What the exercise asks:
Report each line of the entries below that has the word "schottky" in it.

Detected change data:
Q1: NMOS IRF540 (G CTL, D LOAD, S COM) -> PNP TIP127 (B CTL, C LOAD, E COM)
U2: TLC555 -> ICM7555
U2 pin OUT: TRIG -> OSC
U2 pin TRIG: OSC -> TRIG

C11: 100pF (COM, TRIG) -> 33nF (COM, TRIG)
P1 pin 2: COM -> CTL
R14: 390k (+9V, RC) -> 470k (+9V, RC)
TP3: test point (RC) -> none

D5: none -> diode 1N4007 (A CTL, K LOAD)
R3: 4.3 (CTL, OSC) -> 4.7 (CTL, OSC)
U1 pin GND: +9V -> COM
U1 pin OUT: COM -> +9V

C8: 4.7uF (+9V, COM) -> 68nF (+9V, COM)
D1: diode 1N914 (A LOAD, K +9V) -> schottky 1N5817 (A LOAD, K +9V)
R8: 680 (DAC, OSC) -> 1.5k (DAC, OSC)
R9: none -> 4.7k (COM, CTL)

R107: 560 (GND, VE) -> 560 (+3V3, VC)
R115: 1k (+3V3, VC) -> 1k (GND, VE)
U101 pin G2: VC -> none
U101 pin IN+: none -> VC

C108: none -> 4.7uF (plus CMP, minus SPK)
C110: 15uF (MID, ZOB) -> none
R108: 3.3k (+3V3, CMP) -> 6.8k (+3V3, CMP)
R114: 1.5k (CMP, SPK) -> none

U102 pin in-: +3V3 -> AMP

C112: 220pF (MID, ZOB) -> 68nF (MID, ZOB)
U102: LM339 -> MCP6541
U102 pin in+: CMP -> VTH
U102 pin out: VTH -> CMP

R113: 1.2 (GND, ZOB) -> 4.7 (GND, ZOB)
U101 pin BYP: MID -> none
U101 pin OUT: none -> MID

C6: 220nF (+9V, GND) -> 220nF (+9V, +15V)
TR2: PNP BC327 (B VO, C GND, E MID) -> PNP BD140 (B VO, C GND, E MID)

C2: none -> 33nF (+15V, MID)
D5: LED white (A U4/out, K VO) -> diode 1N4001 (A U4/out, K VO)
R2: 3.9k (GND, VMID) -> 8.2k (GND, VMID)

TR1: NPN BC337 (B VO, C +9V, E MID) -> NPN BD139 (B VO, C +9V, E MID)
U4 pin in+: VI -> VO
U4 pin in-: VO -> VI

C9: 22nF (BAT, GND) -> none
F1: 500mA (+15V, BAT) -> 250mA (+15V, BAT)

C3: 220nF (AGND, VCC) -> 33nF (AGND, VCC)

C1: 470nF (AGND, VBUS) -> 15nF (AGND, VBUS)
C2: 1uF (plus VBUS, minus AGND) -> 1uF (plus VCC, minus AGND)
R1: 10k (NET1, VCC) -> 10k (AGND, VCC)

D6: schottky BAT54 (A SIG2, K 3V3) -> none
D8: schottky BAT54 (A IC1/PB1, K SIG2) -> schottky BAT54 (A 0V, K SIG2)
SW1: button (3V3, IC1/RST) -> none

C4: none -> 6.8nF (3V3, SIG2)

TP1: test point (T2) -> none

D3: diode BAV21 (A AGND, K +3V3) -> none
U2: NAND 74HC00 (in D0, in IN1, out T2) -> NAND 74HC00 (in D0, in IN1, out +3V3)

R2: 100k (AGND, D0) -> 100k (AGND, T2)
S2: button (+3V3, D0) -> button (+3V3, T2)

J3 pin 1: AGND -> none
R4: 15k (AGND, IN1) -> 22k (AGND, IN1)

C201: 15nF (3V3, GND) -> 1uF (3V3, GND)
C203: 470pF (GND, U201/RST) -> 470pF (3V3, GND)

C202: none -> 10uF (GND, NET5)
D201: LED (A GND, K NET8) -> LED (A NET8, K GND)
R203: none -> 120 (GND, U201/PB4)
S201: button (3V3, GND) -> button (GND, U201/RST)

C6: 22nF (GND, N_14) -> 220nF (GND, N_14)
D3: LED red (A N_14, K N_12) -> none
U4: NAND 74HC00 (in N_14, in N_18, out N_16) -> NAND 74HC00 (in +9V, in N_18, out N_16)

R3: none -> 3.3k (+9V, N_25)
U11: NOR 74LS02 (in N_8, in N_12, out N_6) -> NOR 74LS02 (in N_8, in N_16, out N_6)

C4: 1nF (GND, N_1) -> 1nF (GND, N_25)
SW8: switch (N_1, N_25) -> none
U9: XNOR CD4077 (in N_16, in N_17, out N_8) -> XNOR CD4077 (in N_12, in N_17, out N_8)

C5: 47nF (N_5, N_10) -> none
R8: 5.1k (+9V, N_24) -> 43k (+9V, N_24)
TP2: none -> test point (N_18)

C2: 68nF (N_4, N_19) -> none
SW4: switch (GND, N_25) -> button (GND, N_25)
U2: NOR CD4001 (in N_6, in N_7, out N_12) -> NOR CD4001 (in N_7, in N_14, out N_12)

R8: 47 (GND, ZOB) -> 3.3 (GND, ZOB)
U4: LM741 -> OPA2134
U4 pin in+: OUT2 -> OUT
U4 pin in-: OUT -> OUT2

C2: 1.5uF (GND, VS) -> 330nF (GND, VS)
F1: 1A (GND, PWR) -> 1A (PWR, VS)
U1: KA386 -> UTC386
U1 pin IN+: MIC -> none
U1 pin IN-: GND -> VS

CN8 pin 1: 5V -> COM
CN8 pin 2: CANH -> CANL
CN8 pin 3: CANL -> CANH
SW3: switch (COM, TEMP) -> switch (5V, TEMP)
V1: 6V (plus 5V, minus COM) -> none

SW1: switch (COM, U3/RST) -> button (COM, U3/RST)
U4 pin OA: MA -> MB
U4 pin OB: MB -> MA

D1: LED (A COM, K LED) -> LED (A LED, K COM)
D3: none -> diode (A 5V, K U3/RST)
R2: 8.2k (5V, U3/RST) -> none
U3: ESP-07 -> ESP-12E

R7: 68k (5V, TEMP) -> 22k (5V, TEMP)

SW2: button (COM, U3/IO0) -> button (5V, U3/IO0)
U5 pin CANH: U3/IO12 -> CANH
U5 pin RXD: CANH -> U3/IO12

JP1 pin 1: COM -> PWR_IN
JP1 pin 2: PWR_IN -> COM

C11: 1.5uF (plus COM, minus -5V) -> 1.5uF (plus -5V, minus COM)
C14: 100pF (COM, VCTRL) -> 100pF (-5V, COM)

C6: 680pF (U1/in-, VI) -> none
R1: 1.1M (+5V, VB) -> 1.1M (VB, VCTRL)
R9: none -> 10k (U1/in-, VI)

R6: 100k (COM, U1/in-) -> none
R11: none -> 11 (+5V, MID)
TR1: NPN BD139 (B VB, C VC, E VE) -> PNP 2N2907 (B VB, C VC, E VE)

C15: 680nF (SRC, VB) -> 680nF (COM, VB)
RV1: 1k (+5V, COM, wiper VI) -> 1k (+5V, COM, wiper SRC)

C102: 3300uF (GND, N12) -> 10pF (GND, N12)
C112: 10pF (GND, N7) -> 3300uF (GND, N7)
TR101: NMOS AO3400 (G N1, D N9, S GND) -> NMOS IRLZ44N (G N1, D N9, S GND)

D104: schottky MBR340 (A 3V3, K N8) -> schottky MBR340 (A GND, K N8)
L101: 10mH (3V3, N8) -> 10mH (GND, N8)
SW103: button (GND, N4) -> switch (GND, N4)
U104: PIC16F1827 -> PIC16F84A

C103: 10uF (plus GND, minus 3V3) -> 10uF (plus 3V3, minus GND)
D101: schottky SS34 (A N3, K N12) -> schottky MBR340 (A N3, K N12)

Written response:
D1: diode 1N914 (A LOAD, K +9V) -> schottky 1N5817 (A LOAD, K +9V)
D6: schottky BAT54 (A SIG2, K 3V3) -> none
D8: schottky BAT54 (A IC1/PB1, K SIG2) -> schottky BAT54 (A 0V, K SIG2)
D104: schottky MBR340 (A 3V3, K N8) -> schottky MBR340 (A GND, K N8)
D101: schottky SS34 (A N3, K N12) -> schottky MBR340 (A N3, K N12)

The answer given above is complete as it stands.